— START Input records —
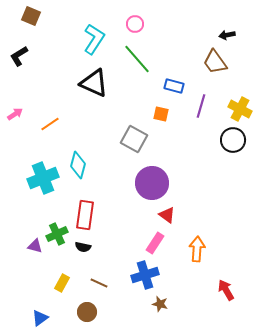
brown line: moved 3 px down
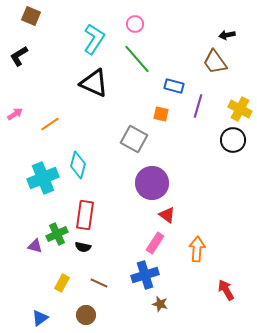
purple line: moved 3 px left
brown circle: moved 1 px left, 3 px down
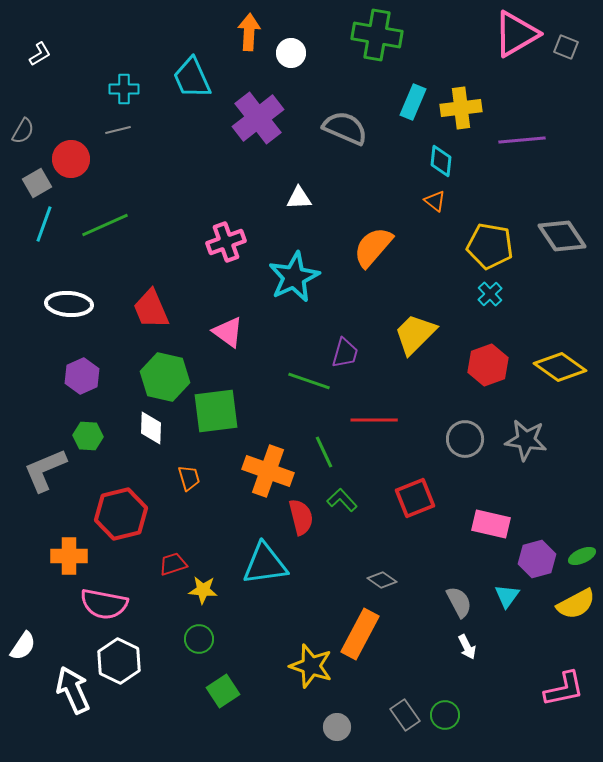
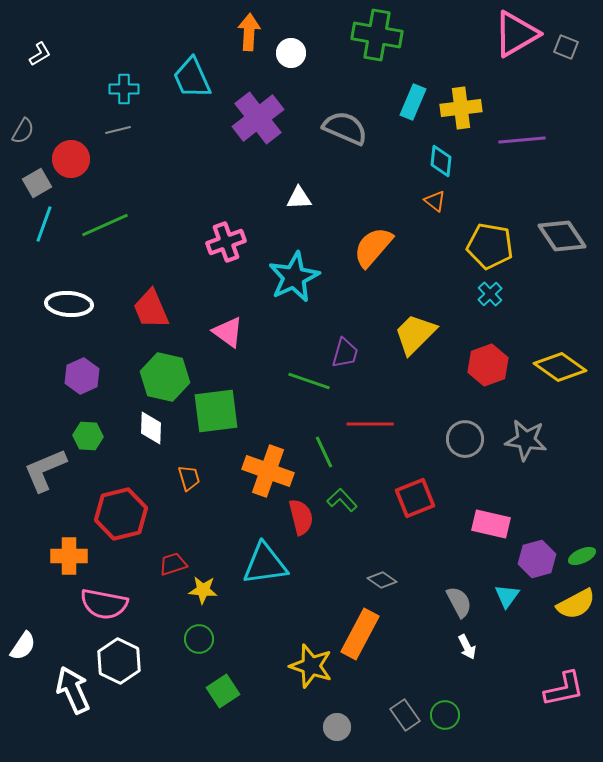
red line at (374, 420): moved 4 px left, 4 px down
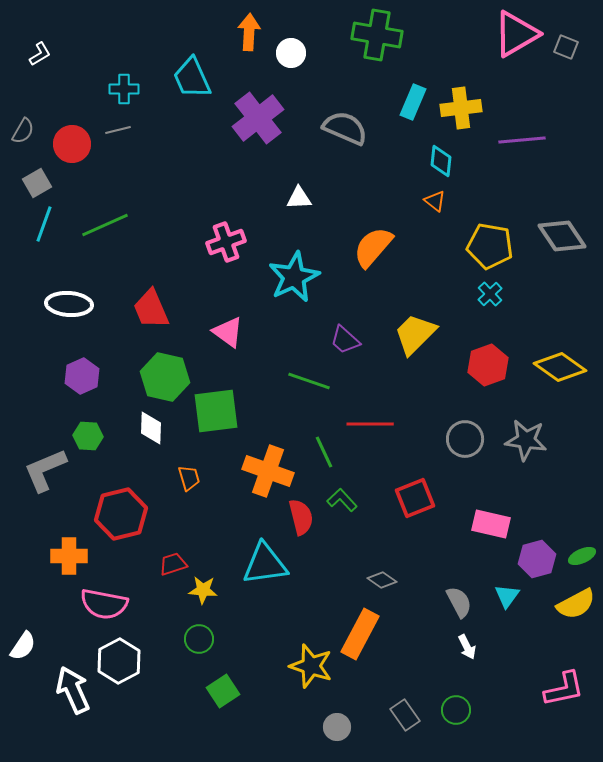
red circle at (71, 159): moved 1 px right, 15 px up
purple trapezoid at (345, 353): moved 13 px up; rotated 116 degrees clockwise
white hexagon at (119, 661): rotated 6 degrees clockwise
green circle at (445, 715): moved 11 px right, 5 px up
— END Input records —
** Exercise objective **
Please copy out every line of the listing above word for word, leaving out the pictures.

** Answer to the task **
brown line: moved 3 px down
purple line: moved 3 px left
brown circle: moved 1 px left, 3 px down
red line at (374, 420): moved 4 px left, 4 px down
red circle at (71, 159): moved 1 px right, 15 px up
purple trapezoid at (345, 353): moved 13 px up; rotated 116 degrees clockwise
white hexagon at (119, 661): rotated 6 degrees clockwise
green circle at (445, 715): moved 11 px right, 5 px up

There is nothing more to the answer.